## [DATASET EXTRACT]

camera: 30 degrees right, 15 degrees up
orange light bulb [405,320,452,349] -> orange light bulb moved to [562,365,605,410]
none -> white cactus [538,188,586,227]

## [TRY IT]
Extract all of the data above and output it character for character.

## [RESULT OF THE TASK]
camera: 30 degrees right, 15 degrees up
orange light bulb [405,320,452,349] -> orange light bulb moved to [562,365,605,410]
none -> white cactus [538,188,586,227]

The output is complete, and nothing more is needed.